[Structured diff data]
+ + + + +

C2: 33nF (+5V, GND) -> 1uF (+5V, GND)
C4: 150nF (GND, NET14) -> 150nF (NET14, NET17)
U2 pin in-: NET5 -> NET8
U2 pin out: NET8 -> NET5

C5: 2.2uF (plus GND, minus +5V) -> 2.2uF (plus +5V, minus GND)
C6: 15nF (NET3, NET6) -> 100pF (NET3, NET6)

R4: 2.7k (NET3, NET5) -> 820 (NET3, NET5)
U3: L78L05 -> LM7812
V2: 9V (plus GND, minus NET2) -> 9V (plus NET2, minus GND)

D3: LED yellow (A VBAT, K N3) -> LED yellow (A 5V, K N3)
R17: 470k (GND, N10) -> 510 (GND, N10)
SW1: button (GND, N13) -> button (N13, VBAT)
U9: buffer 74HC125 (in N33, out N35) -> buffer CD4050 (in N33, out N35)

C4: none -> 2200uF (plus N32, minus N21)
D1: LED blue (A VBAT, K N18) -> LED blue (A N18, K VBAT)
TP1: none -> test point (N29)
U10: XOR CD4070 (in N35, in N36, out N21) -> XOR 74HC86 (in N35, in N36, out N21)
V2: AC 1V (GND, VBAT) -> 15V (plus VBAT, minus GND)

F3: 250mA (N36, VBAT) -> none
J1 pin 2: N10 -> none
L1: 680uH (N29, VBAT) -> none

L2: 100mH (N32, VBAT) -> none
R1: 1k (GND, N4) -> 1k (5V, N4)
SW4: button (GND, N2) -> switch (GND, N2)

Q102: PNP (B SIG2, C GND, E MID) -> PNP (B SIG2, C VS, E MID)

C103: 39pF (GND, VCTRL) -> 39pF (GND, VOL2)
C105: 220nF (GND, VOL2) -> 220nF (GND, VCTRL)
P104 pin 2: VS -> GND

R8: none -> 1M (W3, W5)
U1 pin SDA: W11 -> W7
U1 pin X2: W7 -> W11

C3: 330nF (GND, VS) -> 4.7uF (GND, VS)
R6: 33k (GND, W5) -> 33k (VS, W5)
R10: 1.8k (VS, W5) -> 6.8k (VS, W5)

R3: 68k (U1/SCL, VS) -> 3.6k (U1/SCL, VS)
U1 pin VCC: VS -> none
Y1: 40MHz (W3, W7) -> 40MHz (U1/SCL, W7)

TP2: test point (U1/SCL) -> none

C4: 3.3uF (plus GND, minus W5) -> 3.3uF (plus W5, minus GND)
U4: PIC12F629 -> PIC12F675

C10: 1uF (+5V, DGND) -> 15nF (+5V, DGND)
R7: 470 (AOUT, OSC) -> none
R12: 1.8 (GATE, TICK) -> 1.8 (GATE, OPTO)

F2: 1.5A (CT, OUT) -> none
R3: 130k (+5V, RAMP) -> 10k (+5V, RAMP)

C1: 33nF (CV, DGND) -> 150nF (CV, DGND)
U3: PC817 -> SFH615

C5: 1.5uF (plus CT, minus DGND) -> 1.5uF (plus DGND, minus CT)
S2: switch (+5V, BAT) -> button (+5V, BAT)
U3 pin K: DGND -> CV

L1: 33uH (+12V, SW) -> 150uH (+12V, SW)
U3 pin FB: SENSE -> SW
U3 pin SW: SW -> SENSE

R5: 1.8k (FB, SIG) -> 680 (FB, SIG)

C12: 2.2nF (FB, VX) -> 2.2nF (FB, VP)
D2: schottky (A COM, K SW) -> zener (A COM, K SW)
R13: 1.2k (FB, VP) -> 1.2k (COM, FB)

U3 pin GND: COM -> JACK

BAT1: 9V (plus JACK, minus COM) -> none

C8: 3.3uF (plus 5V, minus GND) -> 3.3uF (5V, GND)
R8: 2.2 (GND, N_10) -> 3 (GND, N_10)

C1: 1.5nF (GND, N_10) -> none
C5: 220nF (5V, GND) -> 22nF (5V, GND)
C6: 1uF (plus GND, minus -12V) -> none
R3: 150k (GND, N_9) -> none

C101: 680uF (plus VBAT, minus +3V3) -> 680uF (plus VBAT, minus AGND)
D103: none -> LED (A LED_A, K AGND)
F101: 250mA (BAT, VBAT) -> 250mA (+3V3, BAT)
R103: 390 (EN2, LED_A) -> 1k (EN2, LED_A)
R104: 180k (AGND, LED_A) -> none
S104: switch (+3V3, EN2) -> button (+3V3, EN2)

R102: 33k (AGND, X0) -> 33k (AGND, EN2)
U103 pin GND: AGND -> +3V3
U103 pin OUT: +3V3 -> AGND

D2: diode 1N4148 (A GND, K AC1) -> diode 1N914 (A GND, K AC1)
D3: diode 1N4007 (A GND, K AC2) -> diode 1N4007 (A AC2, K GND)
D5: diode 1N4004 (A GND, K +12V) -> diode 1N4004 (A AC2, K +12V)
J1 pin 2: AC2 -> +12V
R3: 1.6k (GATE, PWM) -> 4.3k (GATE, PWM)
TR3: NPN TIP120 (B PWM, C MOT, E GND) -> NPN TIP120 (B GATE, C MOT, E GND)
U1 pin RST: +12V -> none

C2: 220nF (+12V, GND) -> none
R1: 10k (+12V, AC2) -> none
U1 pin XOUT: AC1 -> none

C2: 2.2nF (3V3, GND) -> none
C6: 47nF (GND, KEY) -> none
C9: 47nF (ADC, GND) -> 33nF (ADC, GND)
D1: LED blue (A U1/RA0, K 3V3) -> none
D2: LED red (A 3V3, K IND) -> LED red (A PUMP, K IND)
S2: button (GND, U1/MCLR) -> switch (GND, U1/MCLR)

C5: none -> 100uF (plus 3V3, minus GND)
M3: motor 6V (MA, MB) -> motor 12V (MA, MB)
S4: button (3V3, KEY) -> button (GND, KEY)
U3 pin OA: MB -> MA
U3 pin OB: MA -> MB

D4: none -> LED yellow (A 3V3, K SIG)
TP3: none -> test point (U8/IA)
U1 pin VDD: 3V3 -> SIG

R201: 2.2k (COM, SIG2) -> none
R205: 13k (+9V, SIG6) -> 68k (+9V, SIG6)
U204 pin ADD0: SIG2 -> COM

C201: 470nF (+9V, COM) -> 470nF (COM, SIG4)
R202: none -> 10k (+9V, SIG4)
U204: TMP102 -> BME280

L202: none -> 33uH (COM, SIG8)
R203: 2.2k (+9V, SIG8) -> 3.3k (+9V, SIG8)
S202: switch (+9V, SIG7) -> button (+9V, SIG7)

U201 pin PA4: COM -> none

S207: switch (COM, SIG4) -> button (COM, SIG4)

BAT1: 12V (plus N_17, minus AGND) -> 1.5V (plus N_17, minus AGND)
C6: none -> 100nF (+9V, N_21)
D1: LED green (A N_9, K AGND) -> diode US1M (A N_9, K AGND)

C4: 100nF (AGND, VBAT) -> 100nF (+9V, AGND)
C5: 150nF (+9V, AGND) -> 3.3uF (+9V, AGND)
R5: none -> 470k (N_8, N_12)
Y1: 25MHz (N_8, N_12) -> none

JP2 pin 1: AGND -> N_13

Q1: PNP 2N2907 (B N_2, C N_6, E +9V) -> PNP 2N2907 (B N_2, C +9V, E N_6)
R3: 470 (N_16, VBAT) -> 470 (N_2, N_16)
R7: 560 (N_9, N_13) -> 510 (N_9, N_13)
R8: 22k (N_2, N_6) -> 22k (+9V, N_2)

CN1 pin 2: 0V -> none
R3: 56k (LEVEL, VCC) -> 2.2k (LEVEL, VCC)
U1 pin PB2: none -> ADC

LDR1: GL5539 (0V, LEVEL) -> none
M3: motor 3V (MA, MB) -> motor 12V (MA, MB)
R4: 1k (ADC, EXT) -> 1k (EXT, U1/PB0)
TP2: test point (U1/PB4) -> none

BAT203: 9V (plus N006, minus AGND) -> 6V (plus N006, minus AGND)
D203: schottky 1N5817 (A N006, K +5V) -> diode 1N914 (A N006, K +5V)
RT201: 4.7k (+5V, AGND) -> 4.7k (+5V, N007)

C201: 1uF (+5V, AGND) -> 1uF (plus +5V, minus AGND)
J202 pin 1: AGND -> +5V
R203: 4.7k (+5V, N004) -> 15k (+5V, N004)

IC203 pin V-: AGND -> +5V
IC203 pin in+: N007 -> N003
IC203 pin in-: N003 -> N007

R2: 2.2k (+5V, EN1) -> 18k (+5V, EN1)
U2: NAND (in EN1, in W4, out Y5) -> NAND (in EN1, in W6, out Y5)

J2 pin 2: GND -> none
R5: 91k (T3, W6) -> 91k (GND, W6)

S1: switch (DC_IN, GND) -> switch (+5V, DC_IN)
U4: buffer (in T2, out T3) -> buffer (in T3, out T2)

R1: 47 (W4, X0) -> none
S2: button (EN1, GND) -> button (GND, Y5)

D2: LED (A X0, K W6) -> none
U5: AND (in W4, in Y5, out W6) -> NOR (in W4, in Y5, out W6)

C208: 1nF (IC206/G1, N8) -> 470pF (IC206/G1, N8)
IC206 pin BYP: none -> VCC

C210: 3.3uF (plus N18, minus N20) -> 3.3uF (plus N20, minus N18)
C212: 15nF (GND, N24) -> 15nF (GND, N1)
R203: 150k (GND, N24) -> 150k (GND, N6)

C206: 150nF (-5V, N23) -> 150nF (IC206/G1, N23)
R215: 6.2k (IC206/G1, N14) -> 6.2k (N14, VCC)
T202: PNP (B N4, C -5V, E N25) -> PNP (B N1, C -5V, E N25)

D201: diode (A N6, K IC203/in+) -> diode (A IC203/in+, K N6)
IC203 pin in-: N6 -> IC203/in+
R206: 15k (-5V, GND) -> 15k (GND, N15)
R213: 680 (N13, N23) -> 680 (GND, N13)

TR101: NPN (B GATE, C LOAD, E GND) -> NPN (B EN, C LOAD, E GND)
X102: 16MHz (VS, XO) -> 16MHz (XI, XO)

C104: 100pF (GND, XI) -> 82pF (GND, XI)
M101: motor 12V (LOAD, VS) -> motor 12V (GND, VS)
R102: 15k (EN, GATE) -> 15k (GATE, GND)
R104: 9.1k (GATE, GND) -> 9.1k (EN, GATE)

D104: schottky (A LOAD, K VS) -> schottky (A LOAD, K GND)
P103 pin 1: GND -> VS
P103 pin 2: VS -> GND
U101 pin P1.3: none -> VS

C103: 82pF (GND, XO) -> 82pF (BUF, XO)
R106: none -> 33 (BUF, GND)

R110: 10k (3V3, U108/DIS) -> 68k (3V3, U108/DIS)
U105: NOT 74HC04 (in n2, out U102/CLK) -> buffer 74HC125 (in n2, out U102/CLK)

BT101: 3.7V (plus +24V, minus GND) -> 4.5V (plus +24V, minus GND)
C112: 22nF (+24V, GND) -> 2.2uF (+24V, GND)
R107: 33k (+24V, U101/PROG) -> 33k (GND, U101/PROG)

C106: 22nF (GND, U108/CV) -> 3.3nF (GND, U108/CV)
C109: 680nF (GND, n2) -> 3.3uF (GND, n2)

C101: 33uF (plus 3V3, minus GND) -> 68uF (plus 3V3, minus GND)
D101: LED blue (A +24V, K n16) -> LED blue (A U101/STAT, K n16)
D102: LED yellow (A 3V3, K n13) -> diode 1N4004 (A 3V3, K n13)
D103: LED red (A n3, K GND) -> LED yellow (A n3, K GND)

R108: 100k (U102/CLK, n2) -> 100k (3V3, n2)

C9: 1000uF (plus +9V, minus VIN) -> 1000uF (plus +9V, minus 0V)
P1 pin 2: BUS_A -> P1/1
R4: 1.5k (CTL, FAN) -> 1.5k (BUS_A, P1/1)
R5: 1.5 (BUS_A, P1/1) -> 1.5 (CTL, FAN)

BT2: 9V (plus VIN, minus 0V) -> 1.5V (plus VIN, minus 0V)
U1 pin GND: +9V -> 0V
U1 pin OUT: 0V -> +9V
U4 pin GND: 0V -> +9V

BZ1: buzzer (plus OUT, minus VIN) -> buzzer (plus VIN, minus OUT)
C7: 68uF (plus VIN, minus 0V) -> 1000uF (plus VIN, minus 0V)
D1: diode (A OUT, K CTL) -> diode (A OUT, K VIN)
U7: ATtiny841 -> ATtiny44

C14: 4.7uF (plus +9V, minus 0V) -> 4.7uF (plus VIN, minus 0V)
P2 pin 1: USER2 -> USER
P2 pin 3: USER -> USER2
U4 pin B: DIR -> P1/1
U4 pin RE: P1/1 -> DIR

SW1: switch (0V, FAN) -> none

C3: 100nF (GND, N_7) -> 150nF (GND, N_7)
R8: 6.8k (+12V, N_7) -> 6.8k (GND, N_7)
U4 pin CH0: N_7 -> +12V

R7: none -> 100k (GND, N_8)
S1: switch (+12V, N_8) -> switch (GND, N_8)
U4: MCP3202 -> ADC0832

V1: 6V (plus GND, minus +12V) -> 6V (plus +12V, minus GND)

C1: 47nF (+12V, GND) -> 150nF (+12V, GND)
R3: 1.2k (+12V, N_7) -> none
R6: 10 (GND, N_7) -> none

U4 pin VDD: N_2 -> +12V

+ + + + +

▶ **HOW TO COMPLETE THIS TASK**: Scan the lines above for "CN1 pin 2: 0V -> none" and for "BAT203: 9V (plus". Repeat exactly the line holding each of them and every line in between.

▶ **PROBLEM SOLUTION**:
CN1 pin 2: 0V -> none
R3: 56k (LEVEL, VCC) -> 2.2k (LEVEL, VCC)
U1 pin PB2: none -> ADC

LDR1: GL5539 (0V, LEVEL) -> none
M3: motor 3V (MA, MB) -> motor 12V (MA, MB)
R4: 1k (ADC, EXT) -> 1k (EXT, U1/PB0)
TP2: test point (U1/PB4) -> none

BAT203: 9V (plus N006, minus AGND) -> 6V (plus N006, minus AGND)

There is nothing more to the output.